_Task instructions:_ Reproduce word for word the lines between those holding "(639, 150) = (323, 157): none -> green trophy" and "(711, 253) = (89, 161): purple", inclusive, and nothing else from the data below.

_Data to examine:_
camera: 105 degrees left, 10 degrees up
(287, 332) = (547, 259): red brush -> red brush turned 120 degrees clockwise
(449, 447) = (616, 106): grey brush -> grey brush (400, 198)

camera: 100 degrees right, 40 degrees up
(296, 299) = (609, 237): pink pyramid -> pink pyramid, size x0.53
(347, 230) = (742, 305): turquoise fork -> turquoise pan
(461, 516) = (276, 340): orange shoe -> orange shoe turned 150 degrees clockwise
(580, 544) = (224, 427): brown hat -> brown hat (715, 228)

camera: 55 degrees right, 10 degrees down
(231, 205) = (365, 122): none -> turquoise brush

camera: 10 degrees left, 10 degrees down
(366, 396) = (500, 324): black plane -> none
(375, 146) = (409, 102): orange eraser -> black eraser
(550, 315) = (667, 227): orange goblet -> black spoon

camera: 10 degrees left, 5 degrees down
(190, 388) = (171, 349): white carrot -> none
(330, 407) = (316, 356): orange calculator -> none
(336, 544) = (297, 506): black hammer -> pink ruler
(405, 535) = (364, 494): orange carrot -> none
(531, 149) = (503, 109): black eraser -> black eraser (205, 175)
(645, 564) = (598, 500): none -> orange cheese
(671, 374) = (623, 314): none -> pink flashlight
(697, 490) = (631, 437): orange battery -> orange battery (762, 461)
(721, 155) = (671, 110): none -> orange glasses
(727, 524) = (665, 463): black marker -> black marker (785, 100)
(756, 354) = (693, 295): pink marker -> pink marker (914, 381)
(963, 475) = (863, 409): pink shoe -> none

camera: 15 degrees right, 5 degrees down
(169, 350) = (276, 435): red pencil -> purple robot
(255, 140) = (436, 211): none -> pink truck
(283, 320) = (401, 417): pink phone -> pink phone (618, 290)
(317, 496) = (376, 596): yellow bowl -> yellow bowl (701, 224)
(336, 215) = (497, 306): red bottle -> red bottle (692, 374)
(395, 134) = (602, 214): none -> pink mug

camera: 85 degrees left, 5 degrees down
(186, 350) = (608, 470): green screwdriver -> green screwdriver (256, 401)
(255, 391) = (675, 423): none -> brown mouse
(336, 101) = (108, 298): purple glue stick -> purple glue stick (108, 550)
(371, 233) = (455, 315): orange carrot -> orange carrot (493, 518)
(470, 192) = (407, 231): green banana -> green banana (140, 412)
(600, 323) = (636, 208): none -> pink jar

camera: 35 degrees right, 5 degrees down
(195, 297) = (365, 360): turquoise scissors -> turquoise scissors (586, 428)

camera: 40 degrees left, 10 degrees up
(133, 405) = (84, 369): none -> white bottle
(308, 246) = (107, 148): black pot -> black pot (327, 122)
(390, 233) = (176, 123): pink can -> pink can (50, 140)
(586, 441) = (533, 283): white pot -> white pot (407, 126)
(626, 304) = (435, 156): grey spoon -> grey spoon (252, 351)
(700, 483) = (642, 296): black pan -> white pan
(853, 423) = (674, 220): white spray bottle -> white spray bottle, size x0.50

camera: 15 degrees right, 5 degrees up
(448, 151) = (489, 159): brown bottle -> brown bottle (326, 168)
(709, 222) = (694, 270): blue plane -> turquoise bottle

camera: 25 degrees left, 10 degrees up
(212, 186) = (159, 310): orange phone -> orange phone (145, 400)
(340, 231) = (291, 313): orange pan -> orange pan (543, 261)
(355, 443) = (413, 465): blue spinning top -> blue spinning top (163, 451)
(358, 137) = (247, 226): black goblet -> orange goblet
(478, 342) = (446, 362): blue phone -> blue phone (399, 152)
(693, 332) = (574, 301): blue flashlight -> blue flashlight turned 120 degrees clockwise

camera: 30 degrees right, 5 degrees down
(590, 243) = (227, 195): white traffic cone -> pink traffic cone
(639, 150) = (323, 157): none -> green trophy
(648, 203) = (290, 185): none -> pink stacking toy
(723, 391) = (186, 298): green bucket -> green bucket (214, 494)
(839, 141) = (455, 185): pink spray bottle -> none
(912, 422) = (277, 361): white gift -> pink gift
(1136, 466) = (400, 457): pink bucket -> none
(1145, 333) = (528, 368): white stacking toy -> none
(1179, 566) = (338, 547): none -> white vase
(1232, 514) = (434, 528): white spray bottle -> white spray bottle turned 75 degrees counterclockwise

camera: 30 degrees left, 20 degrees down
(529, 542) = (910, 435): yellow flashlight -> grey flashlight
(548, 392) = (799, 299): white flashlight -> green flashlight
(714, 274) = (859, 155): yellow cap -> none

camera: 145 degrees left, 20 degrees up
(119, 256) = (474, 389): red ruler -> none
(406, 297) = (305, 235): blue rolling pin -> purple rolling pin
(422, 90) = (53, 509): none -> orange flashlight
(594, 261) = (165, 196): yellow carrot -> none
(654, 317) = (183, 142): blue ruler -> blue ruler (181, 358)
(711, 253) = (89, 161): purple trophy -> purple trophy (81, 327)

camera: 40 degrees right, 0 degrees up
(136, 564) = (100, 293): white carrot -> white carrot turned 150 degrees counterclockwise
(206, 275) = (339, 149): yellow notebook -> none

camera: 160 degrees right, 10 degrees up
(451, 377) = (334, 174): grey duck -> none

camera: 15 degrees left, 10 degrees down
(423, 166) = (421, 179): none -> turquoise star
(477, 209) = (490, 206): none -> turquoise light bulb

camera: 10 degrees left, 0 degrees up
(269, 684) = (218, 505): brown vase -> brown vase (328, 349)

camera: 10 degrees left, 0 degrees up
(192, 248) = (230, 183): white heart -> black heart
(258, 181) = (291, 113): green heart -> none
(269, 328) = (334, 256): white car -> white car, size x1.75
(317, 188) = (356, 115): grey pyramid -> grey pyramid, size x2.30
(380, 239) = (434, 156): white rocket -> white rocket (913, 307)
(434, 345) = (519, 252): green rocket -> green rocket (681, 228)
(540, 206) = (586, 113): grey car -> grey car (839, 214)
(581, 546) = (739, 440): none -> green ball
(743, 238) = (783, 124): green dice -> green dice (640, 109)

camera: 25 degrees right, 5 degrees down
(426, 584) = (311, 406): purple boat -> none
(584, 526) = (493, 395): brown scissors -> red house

_Solution for this problem:_
(639, 150) = (323, 157): none -> green trophy
(648, 203) = (290, 185): none -> pink stacking toy
(723, 391) = (186, 298): green bucket -> green bucket (214, 494)
(839, 141) = (455, 185): pink spray bottle -> none
(912, 422) = (277, 361): white gift -> pink gift
(1136, 466) = (400, 457): pink bucket -> none
(1145, 333) = (528, 368): white stacking toy -> none
(1179, 566) = (338, 547): none -> white vase
(1232, 514) = (434, 528): white spray bottle -> white spray bottle turned 75 degrees counterclockwise

camera: 30 degrees left, 20 degrees down
(529, 542) = (910, 435): yellow flashlight -> grey flashlight
(548, 392) = (799, 299): white flashlight -> green flashlight
(714, 274) = (859, 155): yellow cap -> none

camera: 145 degrees left, 20 degrees up
(119, 256) = (474, 389): red ruler -> none
(406, 297) = (305, 235): blue rolling pin -> purple rolling pin
(422, 90) = (53, 509): none -> orange flashlight
(594, 261) = (165, 196): yellow carrot -> none
(654, 317) = (183, 142): blue ruler -> blue ruler (181, 358)
(711, 253) = (89, 161): purple trophy -> purple trophy (81, 327)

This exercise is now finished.